Exercise details =
Work through the listing below and give again exactly the lines from the one with "black ruler: 4 -> 0" to the one with "red truck: 2 -> 1", both ends included. All other lines and all pictures stay out.

Data for the task =

+ + + +

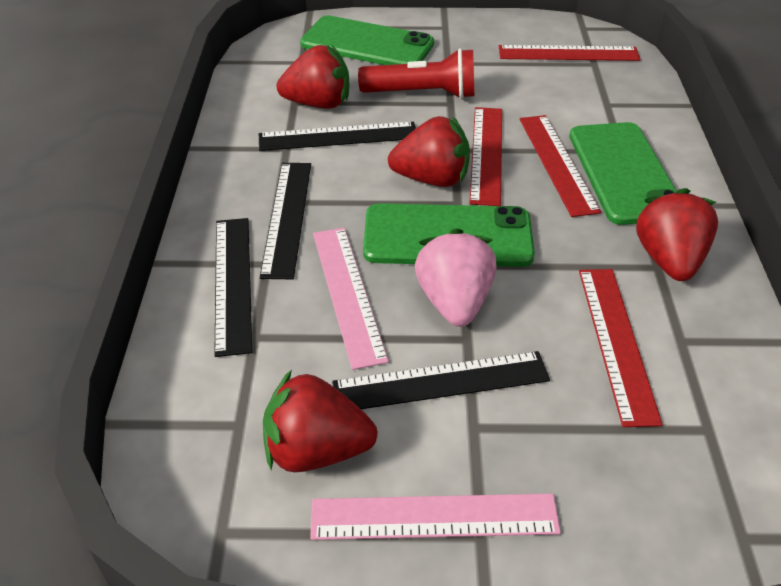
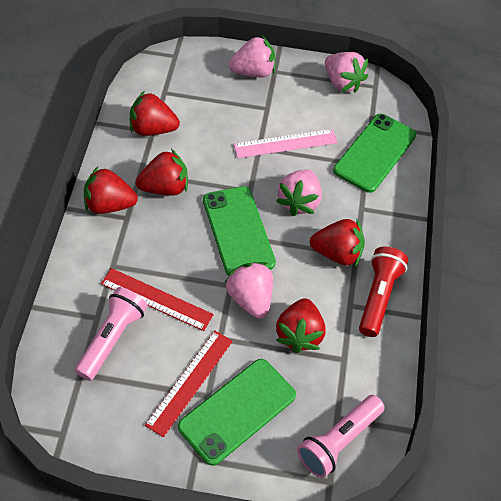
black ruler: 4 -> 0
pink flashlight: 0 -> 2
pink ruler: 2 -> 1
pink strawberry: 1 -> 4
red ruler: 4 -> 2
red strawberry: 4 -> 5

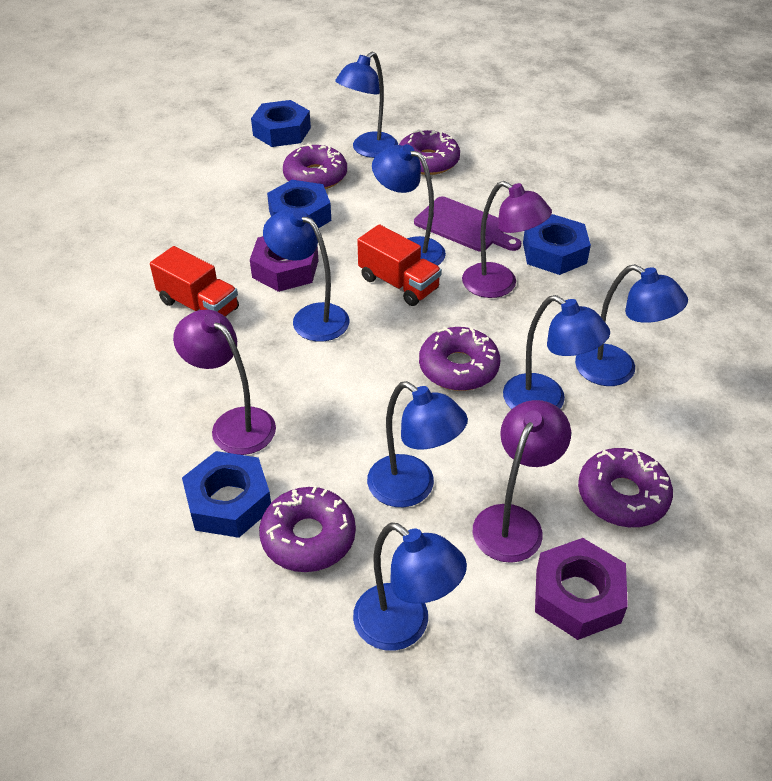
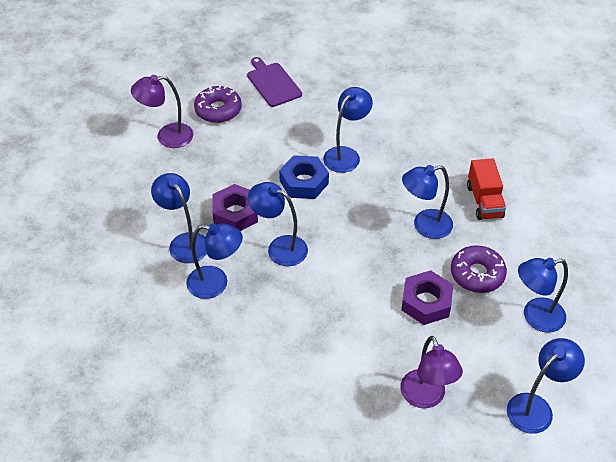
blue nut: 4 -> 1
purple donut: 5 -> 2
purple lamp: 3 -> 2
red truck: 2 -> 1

+ + + +

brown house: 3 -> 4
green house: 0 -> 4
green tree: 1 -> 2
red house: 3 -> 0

+ + + +

Result below =
black ruler: 4 -> 0
pink flashlight: 0 -> 2
pink ruler: 2 -> 1
pink strawberry: 1 -> 4
red ruler: 4 -> 2
red strawberry: 4 -> 5

blue nut: 4 -> 1
purple donut: 5 -> 2
purple lamp: 3 -> 2
red truck: 2 -> 1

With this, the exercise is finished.